▶ **Task brief**: Look below for the line containing "camera: 25 degrees right, 5 degrees up" and the line containing "(123, 301) = (96, 257): orange"; repeat exactly those two lines and all lines between them, and nothing else.

*** Data supplied ***

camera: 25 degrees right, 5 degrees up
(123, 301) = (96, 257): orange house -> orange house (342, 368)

***
*** Data supplied ***

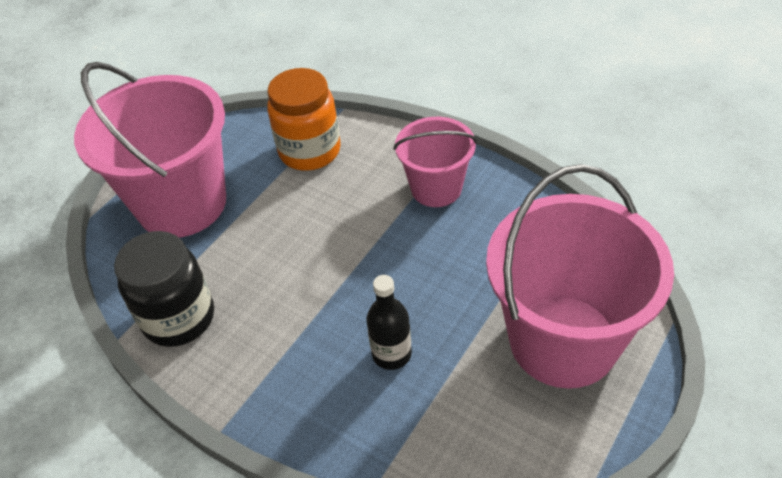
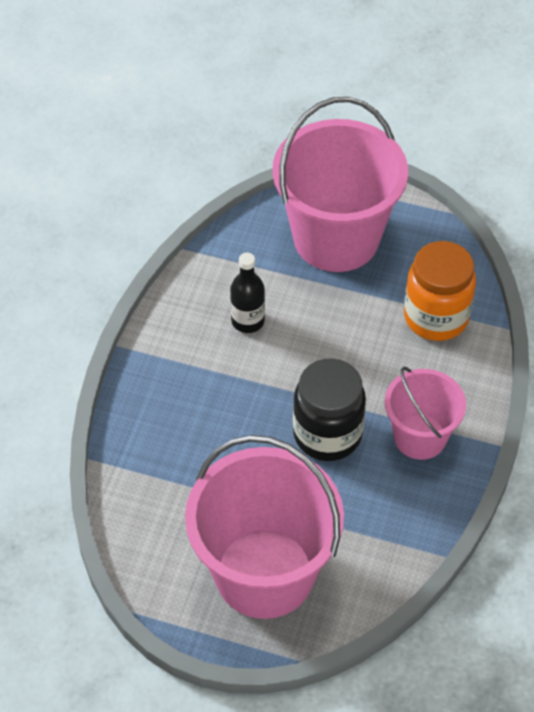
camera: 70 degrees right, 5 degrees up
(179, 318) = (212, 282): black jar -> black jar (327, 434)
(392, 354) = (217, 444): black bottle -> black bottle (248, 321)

***

▶ **Answer to this exercise**:
camera: 25 degrees right, 5 degrees up
(123, 301) = (96, 257): orange house -> orange house (342, 368)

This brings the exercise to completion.